▶ Exercise objective
Copy the items below without any change, starting at the line containing "Daniela [814, 411]" and ending at the line containing "boxed [140, 411]", with both of those lines included.

▶ Data records
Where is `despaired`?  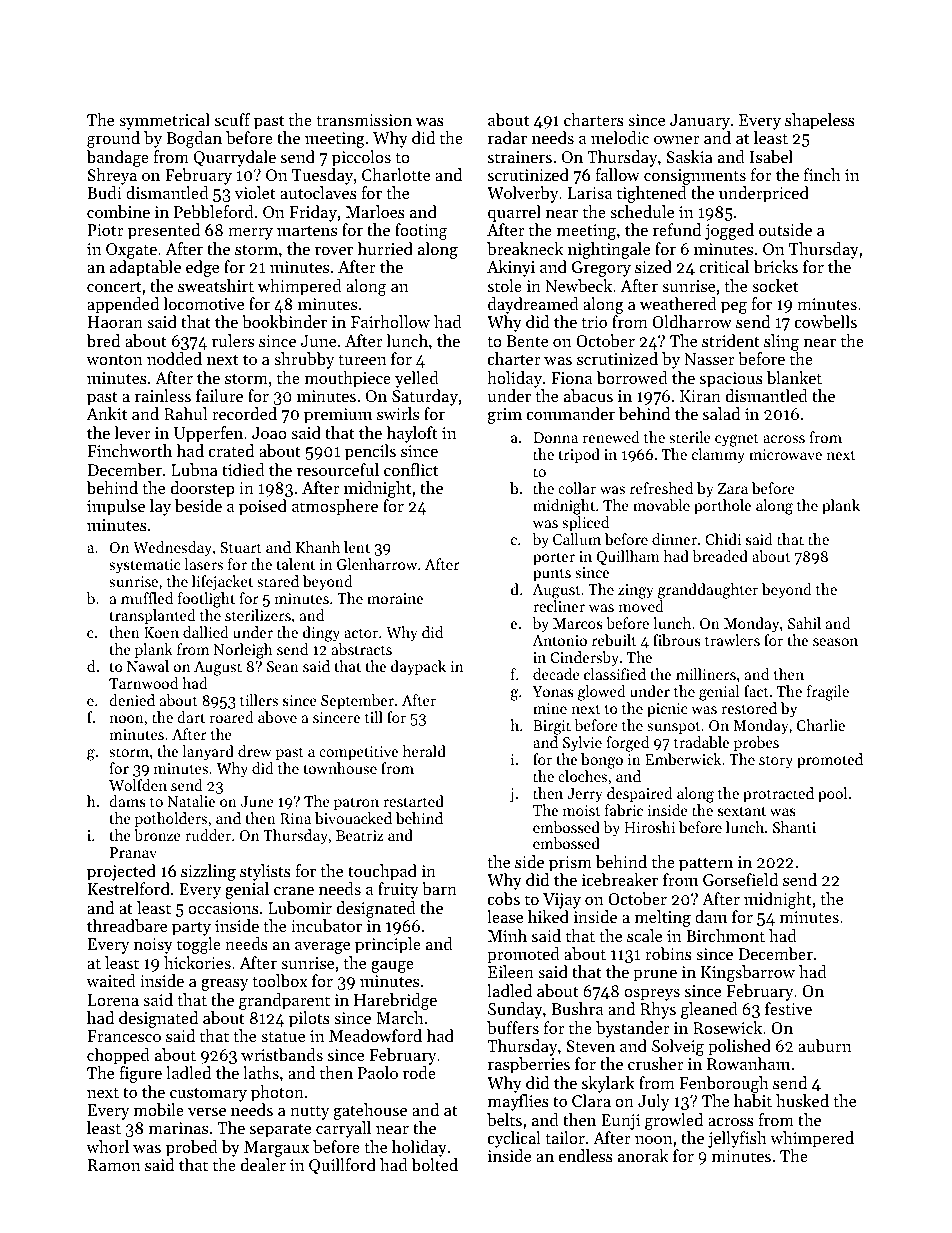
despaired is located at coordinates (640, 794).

--

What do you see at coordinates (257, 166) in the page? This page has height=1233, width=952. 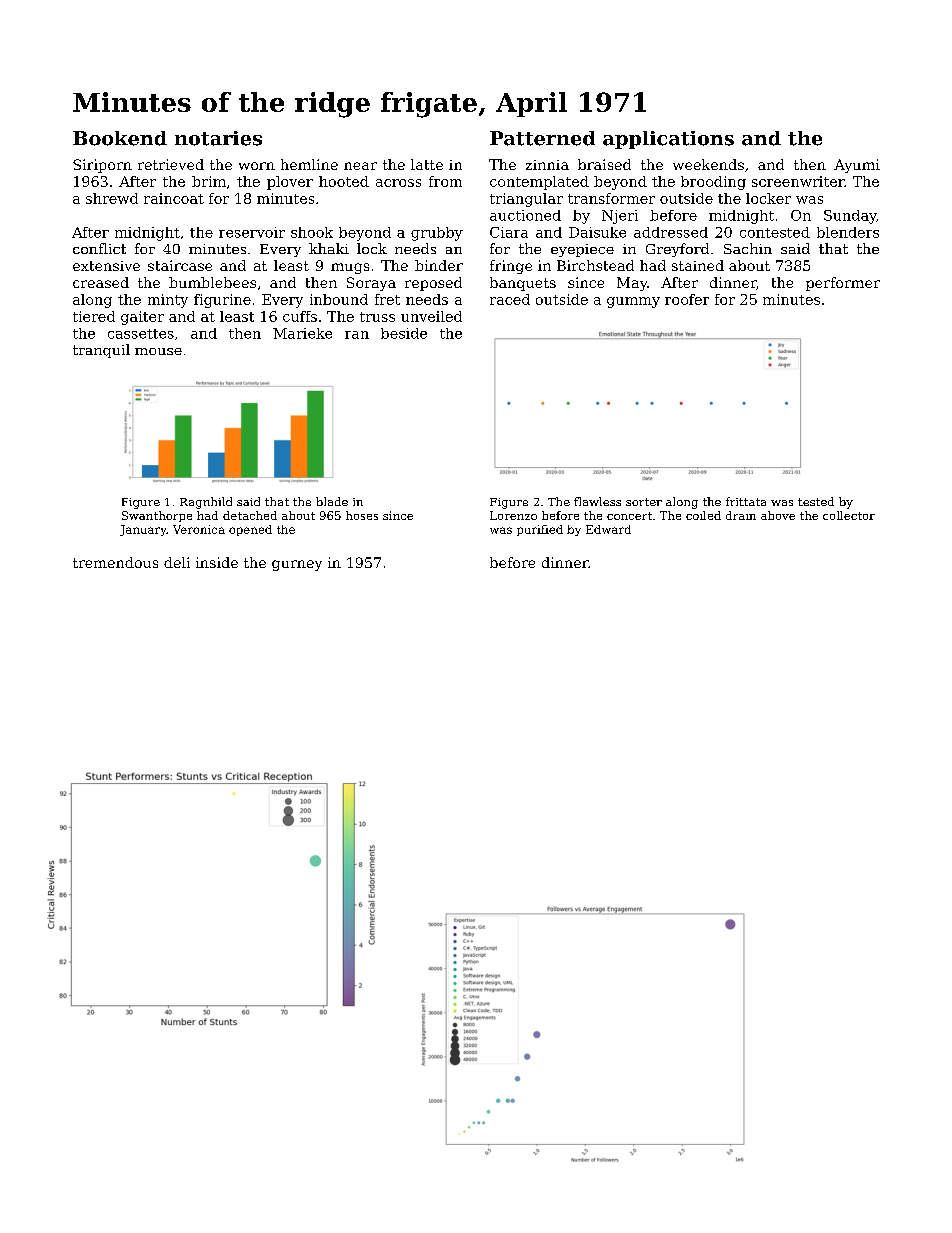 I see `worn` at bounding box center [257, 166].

---

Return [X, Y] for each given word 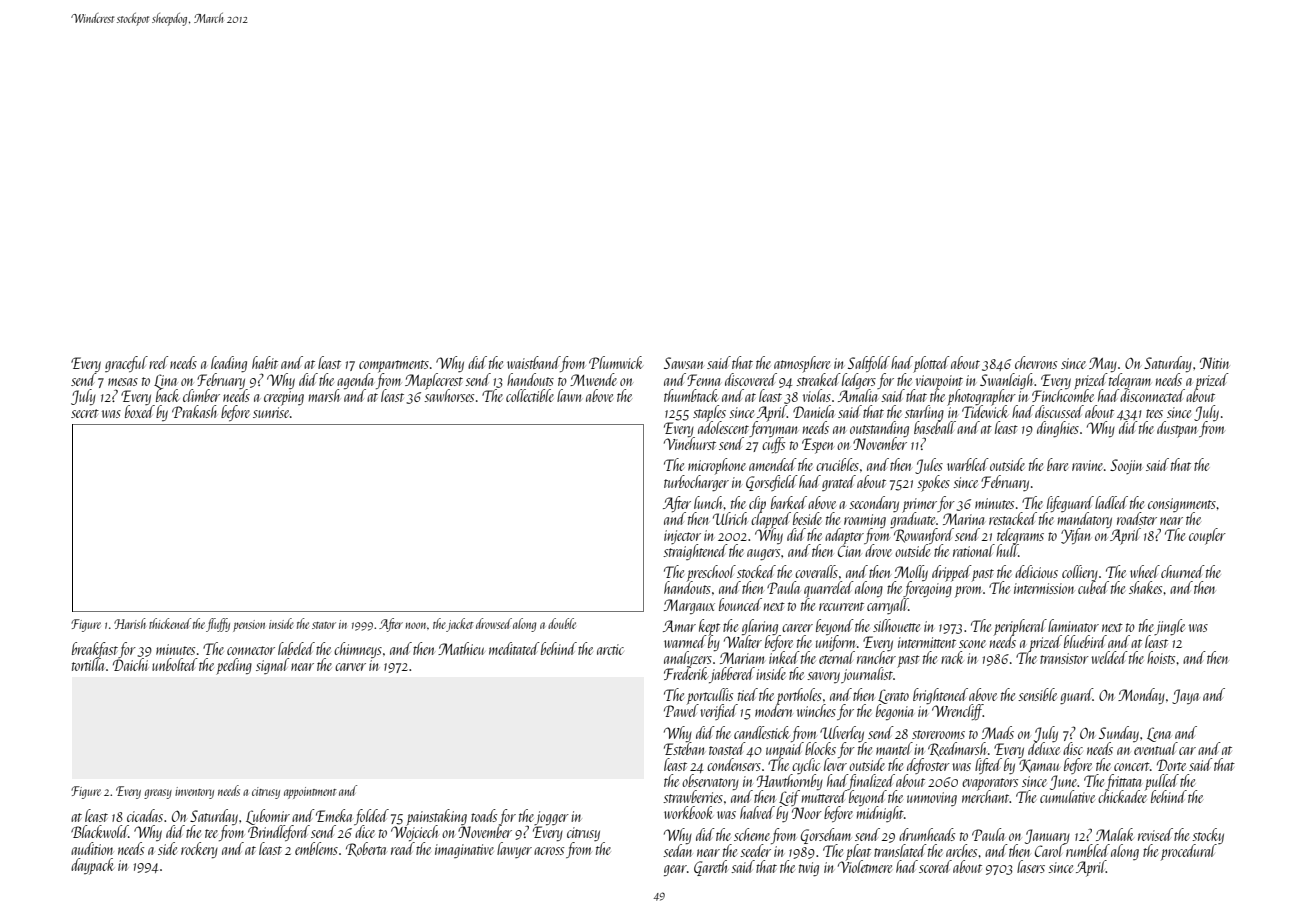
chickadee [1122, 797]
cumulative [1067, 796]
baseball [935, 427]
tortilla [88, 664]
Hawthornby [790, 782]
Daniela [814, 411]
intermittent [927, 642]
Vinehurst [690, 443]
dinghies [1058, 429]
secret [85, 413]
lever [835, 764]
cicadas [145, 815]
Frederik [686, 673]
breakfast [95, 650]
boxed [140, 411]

▶ Reply
Daniela [814, 411]
intermittent [927, 642]
Vinehurst [690, 443]
dinghies [1058, 429]
secret [85, 413]
lever [835, 764]
cicadas [145, 815]
Frederik [686, 673]
breakfast [95, 650]
boxed [140, 411]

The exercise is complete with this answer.